### Data to use:
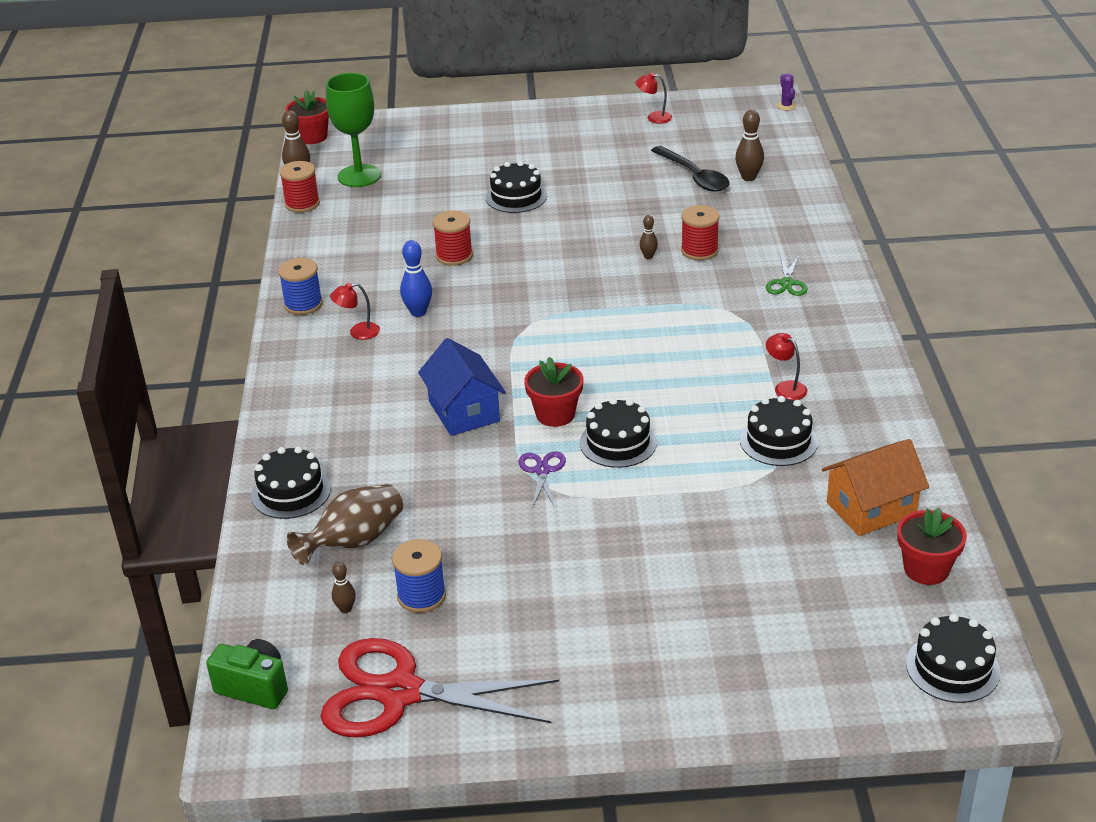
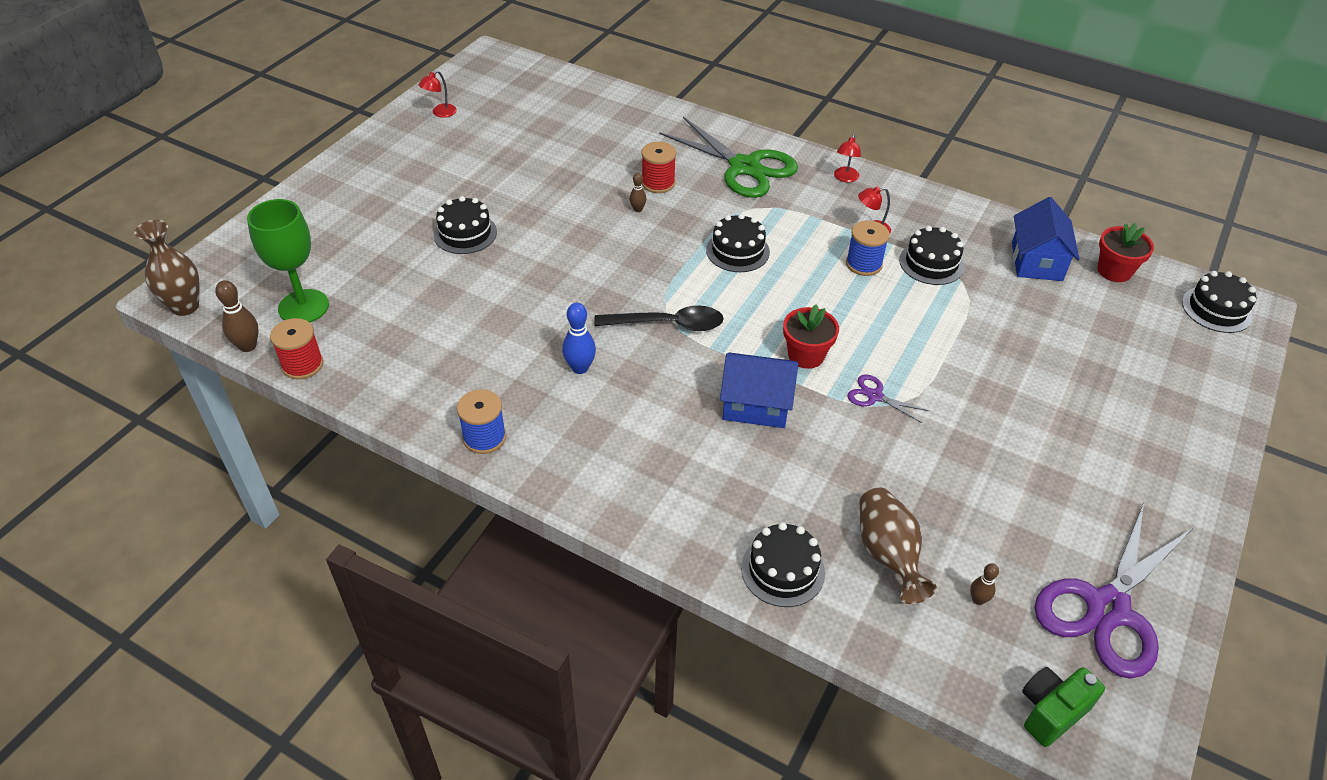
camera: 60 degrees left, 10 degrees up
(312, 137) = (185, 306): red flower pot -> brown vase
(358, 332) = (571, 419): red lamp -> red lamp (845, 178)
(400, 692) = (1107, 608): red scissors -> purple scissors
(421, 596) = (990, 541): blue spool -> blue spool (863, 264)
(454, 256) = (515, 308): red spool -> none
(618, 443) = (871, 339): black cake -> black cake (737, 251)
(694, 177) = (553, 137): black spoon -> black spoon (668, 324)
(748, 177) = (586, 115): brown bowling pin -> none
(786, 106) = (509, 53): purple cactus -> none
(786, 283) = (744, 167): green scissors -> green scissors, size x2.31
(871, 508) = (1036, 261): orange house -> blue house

* * *

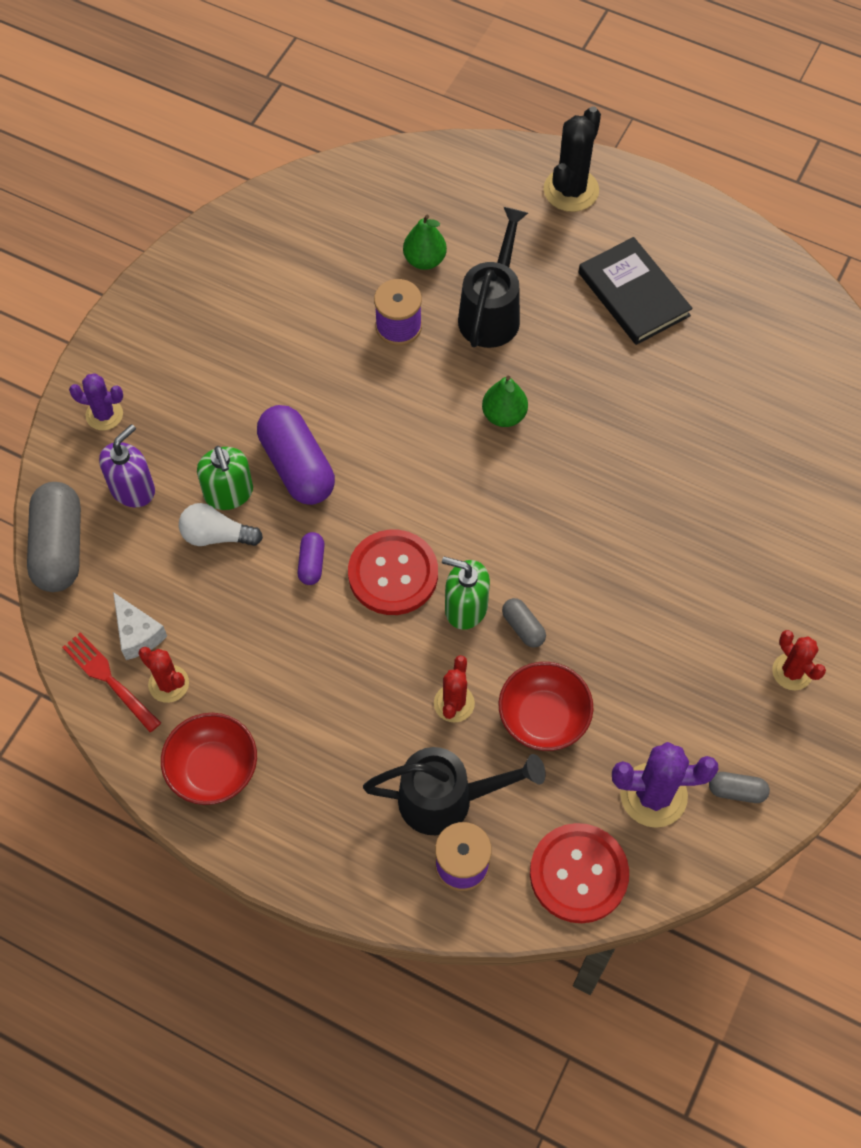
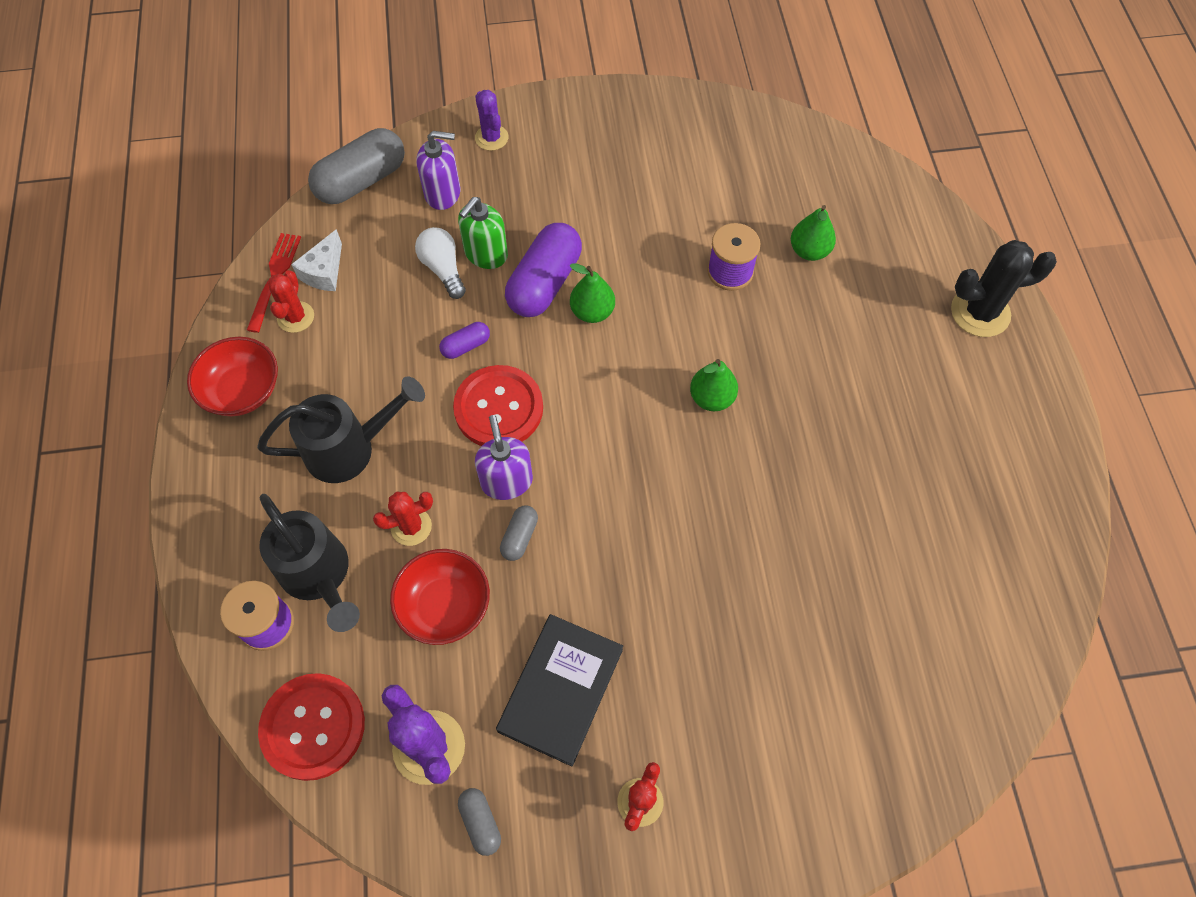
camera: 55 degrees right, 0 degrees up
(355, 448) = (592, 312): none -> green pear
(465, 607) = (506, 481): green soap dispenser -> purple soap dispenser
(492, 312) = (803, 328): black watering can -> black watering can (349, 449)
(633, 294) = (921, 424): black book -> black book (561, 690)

### What is needed:
Among the entries above, copy exactly only the lines starting with the one containing "(786, 106) = (509, 53): purple cactus -> none" and going through the one containing "(871, 508) = (1036, 261): orange", both ends included.

### Result of this task:
(786, 106) = (509, 53): purple cactus -> none
(786, 283) = (744, 167): green scissors -> green scissors, size x2.31
(871, 508) = (1036, 261): orange house -> blue house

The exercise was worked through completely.